ABOUT THIS TASK: Reproduce every record below exactly as written, leaving out any pictures.

[Dataset records]
☆ ☆ ☆ ☆ ☆ ☆ ☆

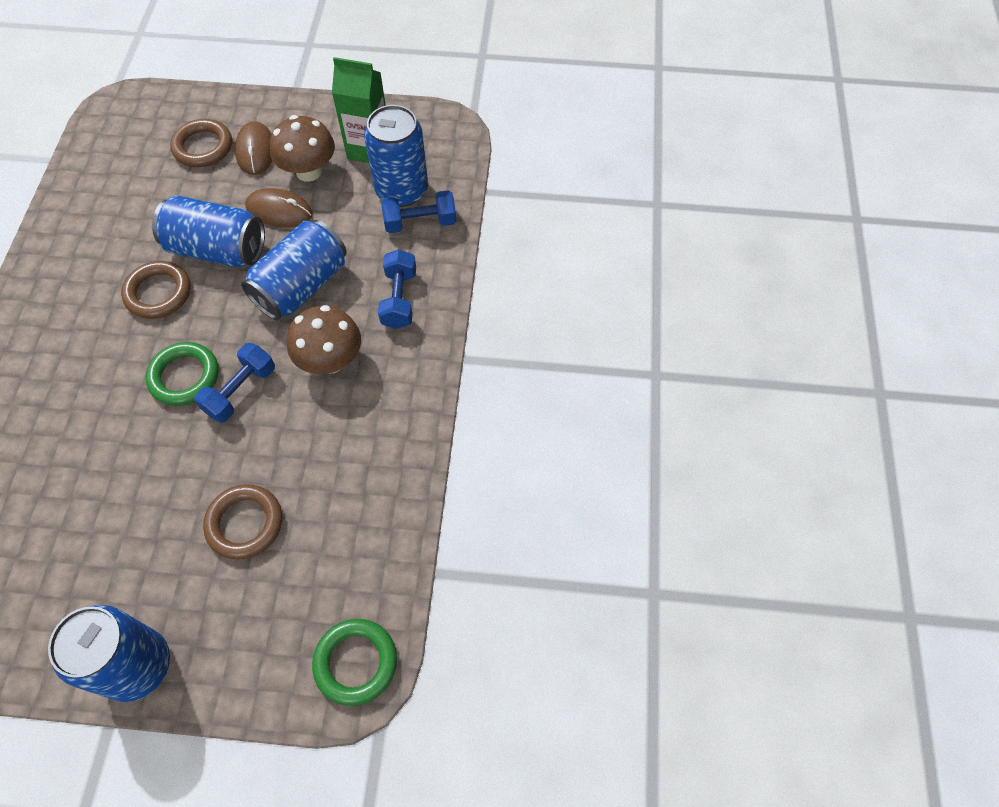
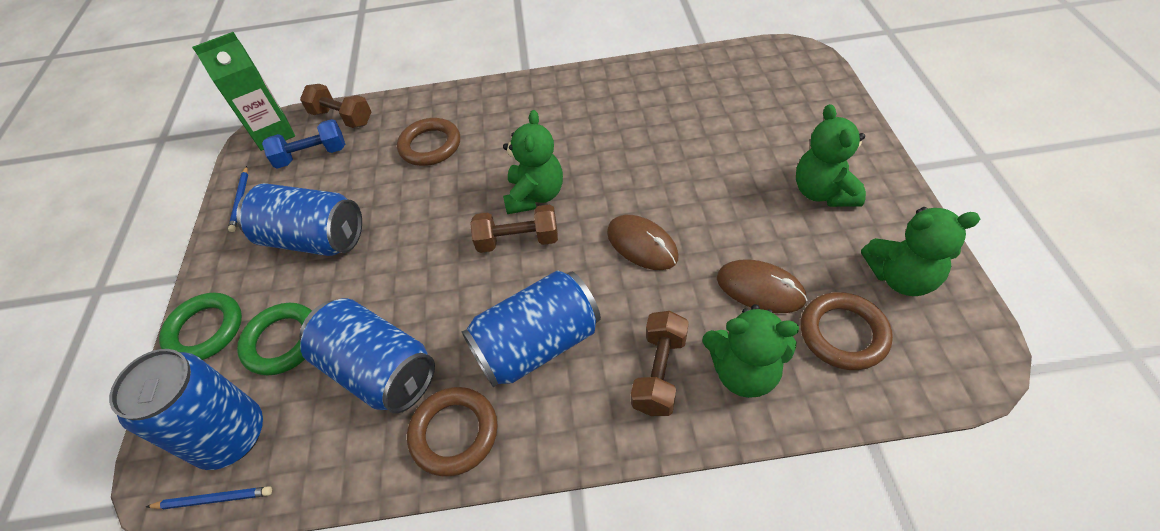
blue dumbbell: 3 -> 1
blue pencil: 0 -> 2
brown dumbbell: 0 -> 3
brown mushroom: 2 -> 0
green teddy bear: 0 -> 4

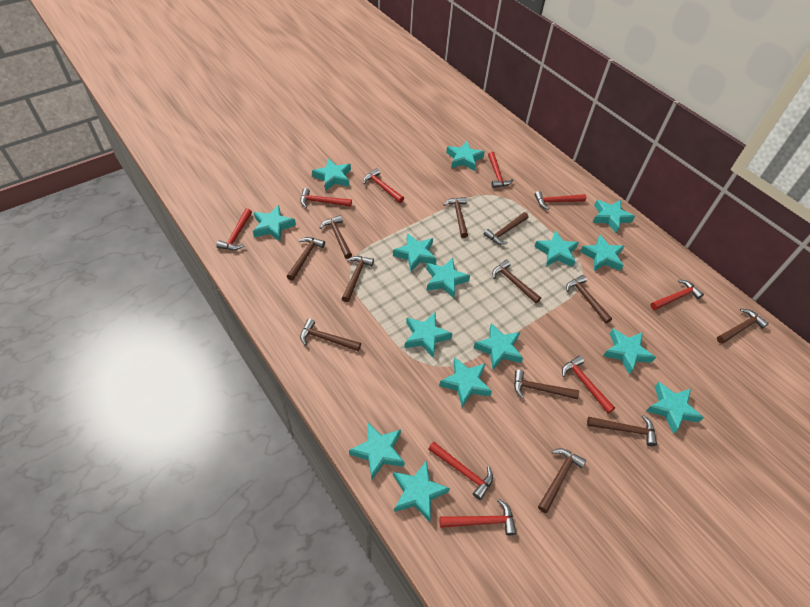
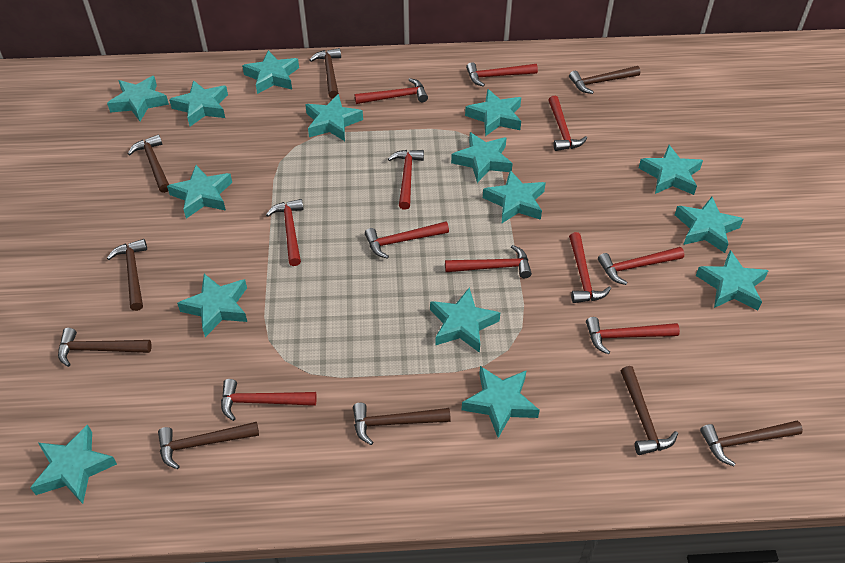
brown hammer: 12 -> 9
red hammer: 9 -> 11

☆ ☆ ☆ ☆ ☆ ☆ ☆

RESULT OF THE EXERCISE:
blue dumbbell: 3 -> 1
blue pencil: 0 -> 2
brown dumbbell: 0 -> 3
brown mushroom: 2 -> 0
green teddy bear: 0 -> 4

brown hammer: 12 -> 9
red hammer: 9 -> 11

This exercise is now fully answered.